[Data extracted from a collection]
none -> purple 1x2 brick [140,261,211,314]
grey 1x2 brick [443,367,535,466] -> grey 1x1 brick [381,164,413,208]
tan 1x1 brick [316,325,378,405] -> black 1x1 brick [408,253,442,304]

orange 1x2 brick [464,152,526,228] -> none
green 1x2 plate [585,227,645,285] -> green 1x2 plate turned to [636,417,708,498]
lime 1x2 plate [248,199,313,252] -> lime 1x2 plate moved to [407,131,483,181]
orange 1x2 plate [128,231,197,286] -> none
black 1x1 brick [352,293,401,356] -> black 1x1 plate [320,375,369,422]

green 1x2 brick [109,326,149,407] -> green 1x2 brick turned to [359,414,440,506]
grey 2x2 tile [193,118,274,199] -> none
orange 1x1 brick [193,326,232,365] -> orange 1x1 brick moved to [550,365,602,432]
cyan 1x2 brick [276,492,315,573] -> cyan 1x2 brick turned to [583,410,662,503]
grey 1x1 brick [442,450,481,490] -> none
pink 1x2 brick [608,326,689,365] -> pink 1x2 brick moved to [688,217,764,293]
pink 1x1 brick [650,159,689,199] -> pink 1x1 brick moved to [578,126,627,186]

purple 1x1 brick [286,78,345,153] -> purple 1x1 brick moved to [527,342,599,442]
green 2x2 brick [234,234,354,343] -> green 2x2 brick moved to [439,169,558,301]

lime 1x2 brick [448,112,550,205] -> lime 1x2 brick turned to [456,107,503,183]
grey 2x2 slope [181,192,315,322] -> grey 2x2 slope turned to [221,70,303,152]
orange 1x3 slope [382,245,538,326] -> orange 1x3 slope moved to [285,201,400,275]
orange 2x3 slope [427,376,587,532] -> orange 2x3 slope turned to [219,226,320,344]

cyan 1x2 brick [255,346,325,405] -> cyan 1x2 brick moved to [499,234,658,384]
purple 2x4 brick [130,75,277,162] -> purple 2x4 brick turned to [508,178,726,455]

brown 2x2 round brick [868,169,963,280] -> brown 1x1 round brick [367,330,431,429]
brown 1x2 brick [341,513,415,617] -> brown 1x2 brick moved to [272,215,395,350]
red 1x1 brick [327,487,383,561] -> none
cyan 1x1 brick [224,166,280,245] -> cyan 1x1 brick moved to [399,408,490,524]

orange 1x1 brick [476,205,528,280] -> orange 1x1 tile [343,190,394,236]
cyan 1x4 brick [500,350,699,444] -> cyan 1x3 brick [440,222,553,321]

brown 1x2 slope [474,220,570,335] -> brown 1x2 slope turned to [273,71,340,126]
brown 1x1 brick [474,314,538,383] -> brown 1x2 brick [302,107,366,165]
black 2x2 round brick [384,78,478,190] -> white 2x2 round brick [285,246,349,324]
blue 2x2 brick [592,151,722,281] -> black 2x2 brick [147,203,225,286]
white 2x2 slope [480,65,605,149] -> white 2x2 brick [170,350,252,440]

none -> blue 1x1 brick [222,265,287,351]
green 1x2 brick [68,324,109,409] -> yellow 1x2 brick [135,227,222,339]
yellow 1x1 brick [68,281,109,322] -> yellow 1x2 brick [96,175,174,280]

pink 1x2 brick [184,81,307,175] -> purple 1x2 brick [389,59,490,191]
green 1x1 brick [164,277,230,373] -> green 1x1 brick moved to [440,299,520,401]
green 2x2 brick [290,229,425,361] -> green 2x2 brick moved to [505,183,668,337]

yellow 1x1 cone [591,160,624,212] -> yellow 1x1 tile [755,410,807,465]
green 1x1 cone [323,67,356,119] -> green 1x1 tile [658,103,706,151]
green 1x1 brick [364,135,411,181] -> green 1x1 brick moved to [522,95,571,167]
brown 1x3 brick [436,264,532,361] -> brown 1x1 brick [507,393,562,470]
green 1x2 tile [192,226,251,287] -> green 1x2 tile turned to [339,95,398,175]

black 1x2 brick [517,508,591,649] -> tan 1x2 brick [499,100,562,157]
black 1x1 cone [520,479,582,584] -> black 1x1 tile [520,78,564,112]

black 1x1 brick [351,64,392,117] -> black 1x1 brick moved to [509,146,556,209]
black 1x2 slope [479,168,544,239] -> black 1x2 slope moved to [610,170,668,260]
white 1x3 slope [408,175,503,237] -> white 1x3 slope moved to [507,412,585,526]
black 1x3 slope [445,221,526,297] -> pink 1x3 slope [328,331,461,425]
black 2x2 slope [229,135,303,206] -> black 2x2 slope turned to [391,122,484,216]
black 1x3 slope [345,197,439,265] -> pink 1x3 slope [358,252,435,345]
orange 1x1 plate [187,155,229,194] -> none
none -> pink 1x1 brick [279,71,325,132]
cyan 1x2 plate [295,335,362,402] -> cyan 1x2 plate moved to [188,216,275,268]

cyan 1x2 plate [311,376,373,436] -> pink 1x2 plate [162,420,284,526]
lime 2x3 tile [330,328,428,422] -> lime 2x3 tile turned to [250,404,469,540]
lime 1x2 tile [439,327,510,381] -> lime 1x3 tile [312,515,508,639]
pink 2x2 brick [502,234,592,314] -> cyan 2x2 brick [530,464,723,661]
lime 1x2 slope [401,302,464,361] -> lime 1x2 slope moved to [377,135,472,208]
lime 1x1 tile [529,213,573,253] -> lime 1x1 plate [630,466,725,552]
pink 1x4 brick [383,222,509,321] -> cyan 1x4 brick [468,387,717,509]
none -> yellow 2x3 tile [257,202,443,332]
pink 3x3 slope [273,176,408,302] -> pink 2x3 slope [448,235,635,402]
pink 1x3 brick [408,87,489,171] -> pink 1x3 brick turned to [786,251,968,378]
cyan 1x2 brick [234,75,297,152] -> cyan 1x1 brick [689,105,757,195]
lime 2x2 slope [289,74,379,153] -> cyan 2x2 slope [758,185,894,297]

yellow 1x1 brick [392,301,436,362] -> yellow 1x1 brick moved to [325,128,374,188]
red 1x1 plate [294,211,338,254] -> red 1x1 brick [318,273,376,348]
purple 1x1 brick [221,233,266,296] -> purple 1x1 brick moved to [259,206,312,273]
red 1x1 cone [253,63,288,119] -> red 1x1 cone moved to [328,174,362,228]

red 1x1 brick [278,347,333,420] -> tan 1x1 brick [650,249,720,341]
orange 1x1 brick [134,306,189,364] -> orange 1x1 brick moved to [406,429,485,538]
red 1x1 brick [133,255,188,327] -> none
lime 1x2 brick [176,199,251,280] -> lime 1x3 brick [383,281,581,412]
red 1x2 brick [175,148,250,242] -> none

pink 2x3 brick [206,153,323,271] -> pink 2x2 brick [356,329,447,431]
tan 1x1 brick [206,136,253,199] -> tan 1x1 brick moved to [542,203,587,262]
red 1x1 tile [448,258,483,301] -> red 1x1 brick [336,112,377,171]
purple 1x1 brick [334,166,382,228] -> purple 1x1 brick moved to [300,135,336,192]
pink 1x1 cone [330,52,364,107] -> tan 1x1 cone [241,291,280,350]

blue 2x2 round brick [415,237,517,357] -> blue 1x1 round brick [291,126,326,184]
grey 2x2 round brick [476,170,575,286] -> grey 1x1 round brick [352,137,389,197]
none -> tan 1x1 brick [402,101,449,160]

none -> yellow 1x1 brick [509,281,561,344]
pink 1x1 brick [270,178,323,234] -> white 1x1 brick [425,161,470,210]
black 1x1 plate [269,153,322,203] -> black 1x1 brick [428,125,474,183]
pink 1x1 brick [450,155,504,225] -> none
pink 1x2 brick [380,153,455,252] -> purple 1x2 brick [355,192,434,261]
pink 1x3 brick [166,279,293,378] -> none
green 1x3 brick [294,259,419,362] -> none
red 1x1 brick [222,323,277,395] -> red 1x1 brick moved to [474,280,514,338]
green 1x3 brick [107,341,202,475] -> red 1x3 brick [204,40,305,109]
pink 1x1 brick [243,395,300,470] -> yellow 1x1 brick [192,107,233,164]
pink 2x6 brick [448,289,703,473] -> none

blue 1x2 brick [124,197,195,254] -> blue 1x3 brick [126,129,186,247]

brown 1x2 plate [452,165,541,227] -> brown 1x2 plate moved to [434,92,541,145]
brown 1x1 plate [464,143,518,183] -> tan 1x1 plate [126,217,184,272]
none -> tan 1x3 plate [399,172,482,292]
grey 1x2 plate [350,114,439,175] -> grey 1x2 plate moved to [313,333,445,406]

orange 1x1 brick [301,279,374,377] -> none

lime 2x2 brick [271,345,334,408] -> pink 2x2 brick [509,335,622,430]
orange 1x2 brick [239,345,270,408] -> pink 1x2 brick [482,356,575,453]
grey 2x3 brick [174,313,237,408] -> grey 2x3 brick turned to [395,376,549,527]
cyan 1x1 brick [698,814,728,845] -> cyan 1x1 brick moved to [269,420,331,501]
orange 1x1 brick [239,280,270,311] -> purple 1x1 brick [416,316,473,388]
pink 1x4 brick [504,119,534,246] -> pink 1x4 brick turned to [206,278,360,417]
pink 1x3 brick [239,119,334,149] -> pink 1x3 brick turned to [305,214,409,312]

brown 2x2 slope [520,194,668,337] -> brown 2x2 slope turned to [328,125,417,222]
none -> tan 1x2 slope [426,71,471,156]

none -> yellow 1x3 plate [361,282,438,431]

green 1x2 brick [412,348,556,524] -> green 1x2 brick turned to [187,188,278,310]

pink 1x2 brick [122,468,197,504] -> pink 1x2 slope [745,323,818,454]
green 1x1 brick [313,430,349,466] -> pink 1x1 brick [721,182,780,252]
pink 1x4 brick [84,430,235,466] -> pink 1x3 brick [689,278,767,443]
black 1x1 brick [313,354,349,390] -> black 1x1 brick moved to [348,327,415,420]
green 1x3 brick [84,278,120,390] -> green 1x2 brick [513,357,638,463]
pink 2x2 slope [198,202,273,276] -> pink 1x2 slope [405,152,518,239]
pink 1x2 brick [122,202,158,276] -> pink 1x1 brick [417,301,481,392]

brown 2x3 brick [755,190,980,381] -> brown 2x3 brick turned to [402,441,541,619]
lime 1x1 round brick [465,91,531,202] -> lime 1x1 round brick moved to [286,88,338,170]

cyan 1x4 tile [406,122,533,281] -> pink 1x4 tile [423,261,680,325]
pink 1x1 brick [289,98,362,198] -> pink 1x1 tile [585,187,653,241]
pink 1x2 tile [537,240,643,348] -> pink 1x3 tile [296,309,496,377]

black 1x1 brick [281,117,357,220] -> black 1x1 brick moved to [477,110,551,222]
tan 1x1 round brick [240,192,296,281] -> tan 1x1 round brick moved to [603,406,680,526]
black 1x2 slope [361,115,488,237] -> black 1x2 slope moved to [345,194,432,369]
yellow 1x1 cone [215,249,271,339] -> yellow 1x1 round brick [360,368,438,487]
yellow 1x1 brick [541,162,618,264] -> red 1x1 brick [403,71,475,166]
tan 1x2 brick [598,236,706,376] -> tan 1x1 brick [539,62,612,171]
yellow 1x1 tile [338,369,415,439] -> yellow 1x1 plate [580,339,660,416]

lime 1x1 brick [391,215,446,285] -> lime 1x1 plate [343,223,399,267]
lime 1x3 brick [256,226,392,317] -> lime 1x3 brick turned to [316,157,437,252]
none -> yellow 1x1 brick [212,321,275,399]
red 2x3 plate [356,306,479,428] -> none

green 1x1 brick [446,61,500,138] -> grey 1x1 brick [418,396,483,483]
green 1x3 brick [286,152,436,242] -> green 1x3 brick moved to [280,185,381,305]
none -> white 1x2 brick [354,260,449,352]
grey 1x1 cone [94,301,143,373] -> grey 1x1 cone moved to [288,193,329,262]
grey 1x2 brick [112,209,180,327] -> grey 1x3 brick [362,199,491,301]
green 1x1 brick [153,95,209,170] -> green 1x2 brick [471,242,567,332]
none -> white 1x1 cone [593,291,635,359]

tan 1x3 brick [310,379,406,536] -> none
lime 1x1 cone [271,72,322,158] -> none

Exercise instructions
Produce a verbatim copy of the lines from the one holding "none -> white 1x1 cone [593,291,635,359]" to the final line of the data, and nothing more.

Answer below
none -> white 1x1 cone [593,291,635,359]

tan 1x3 brick [310,379,406,536] -> none
lime 1x1 cone [271,72,322,158] -> none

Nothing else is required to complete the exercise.